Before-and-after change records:
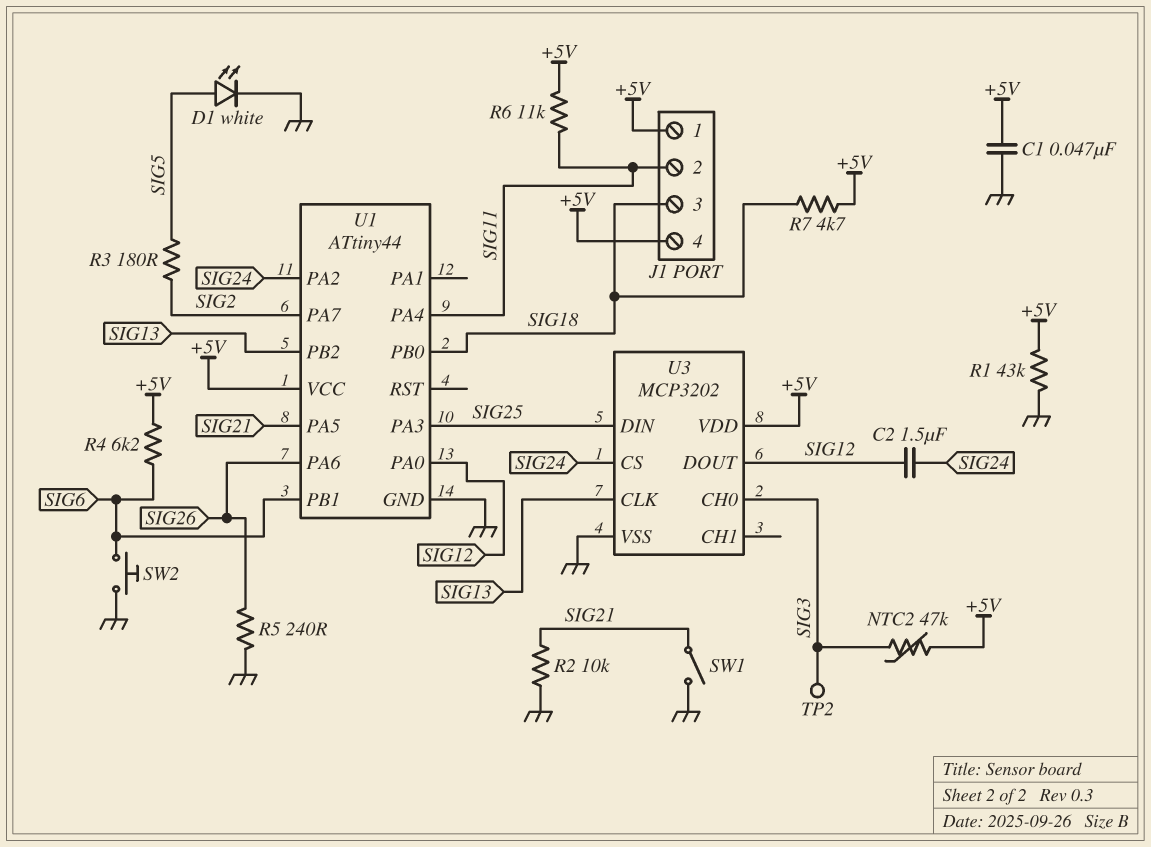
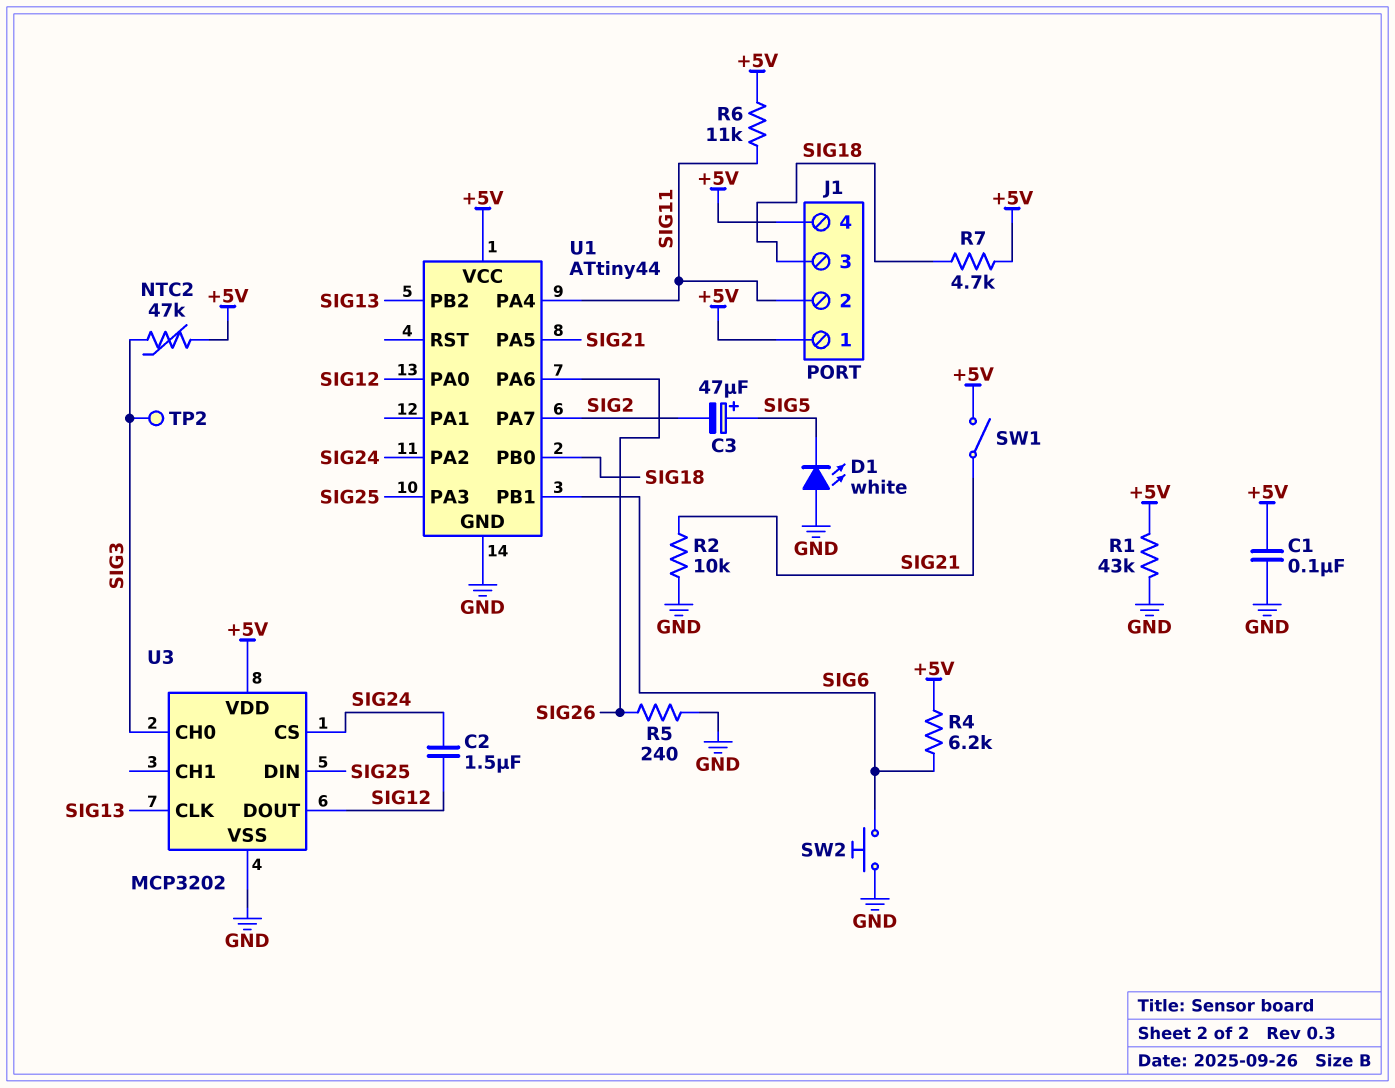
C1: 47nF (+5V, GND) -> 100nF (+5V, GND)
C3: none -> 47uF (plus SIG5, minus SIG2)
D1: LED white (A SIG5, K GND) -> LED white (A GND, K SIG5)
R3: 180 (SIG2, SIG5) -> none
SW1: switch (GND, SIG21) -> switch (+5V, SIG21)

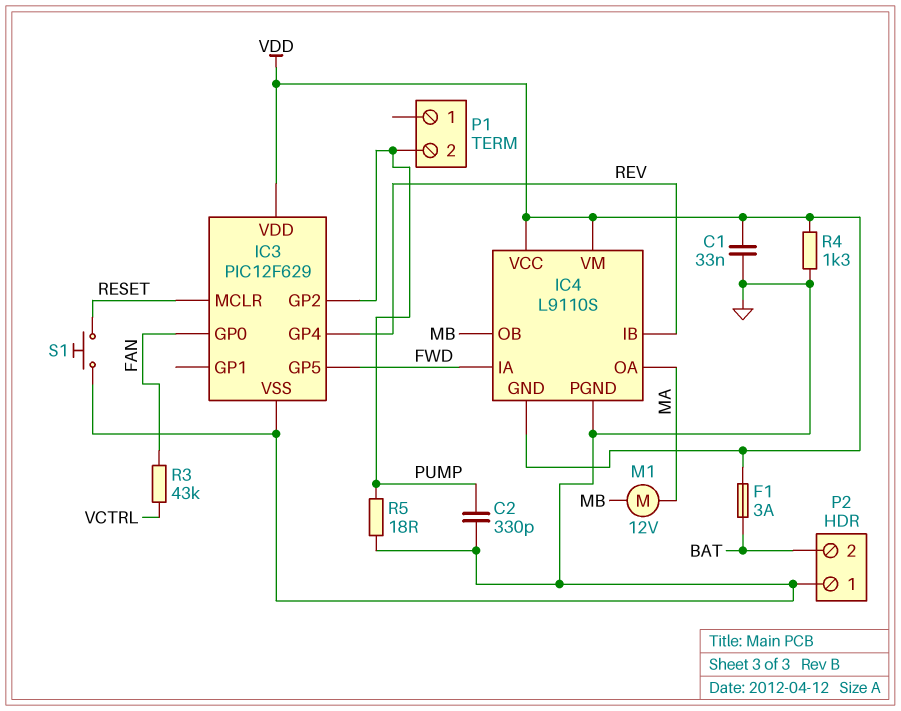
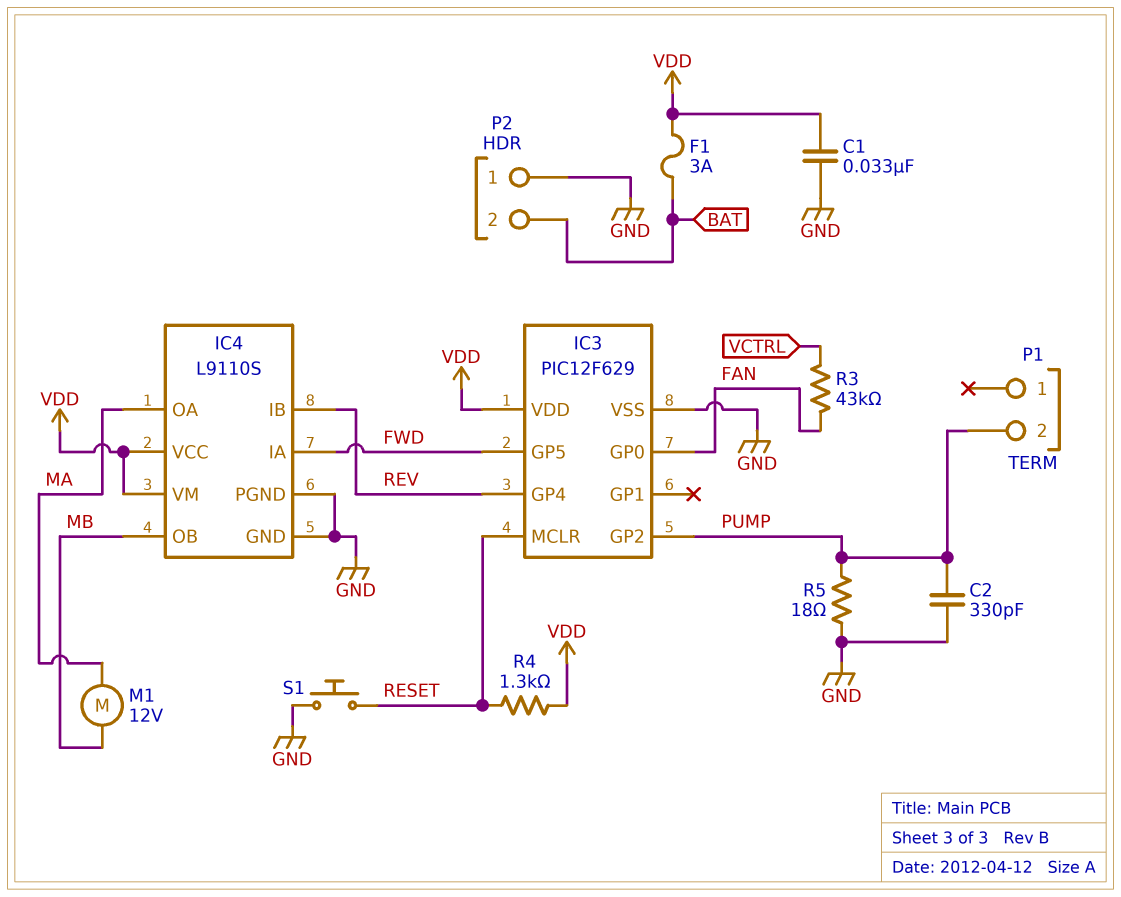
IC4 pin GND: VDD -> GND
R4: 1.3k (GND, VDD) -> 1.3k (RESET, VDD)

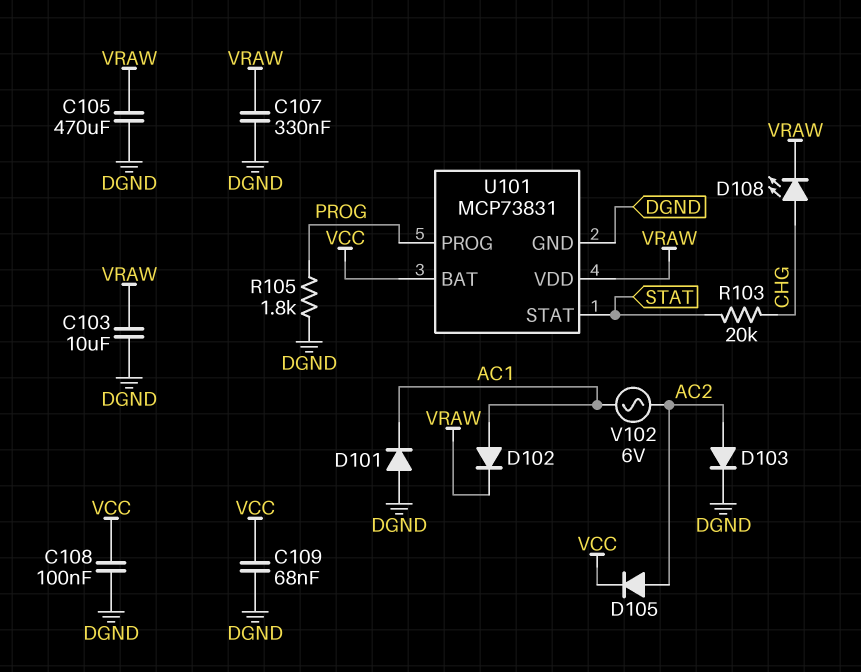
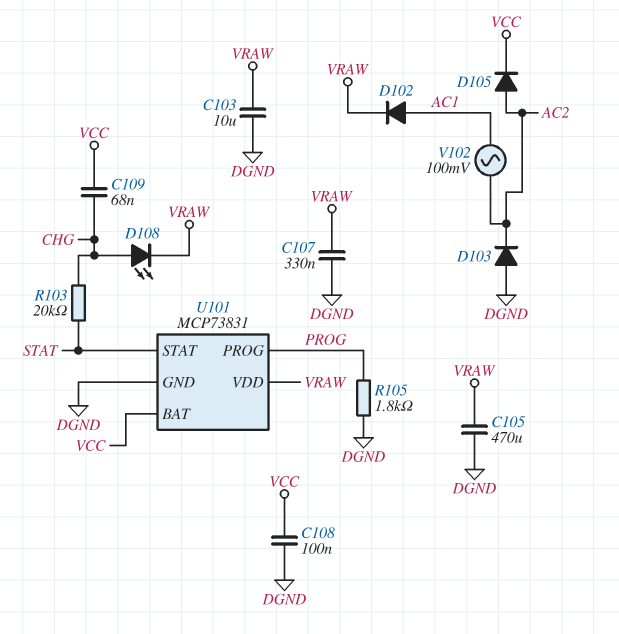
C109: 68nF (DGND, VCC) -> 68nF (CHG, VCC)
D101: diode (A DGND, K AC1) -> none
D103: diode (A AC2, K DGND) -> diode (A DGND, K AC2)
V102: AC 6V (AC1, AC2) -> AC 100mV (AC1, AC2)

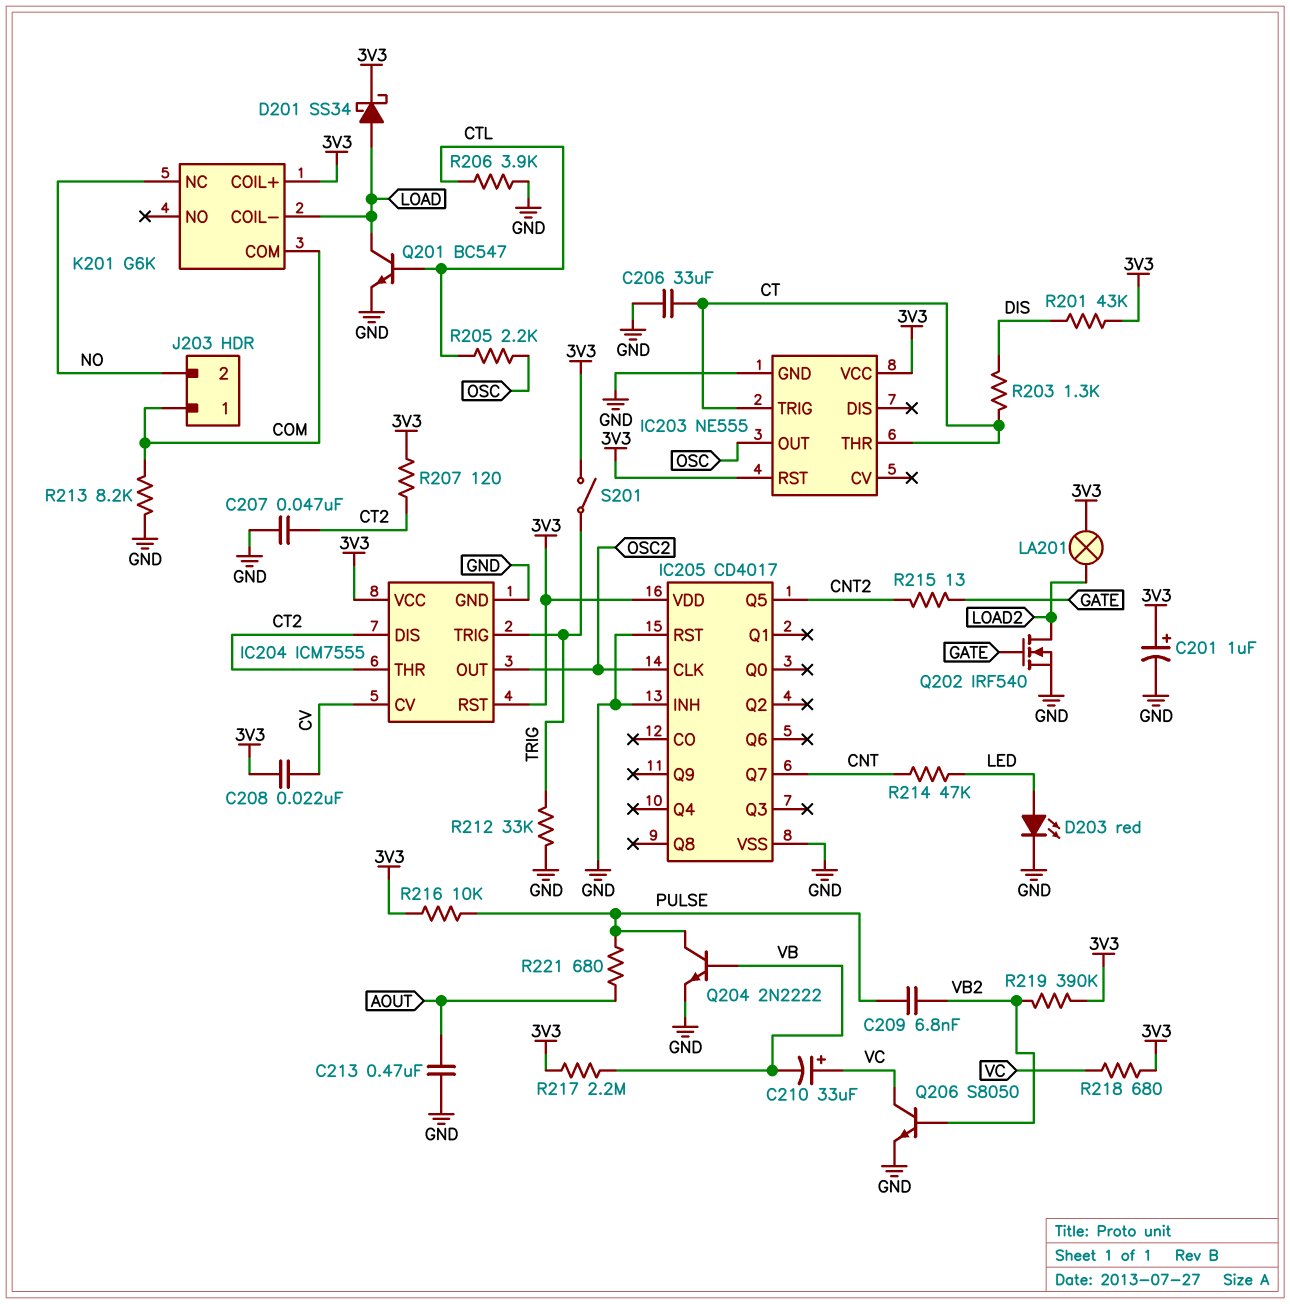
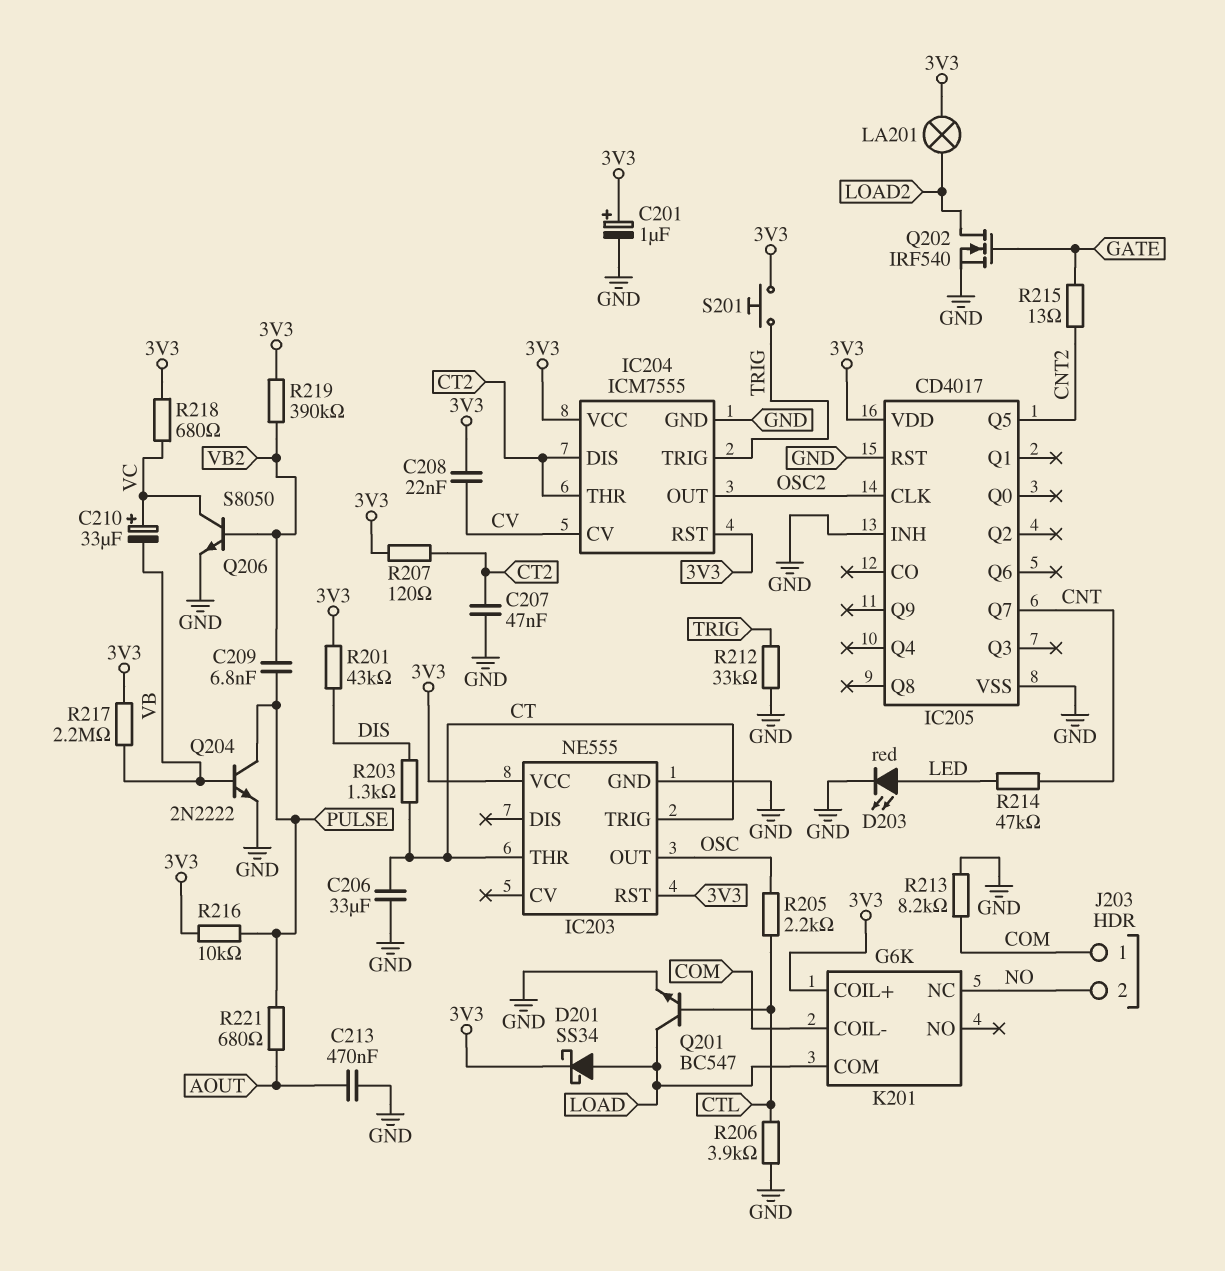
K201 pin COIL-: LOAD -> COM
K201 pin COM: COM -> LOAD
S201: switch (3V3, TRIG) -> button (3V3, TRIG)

Problem description — Each record is to be restated word for word; no picture goes in.

Result —
C1: 47nF (+5V, GND) -> 100nF (+5V, GND)
C3: none -> 47uF (plus SIG5, minus SIG2)
D1: LED white (A SIG5, K GND) -> LED white (A GND, K SIG5)
R3: 180 (SIG2, SIG5) -> none
SW1: switch (GND, SIG21) -> switch (+5V, SIG21)

IC4 pin GND: VDD -> GND
R4: 1.3k (GND, VDD) -> 1.3k (RESET, VDD)

C109: 68nF (DGND, VCC) -> 68nF (CHG, VCC)
D101: diode (A DGND, K AC1) -> none
D103: diode (A AC2, K DGND) -> diode (A DGND, K AC2)
V102: AC 6V (AC1, AC2) -> AC 100mV (AC1, AC2)

K201 pin COIL-: LOAD -> COM
K201 pin COM: COM -> LOAD
S201: switch (3V3, TRIG) -> button (3V3, TRIG)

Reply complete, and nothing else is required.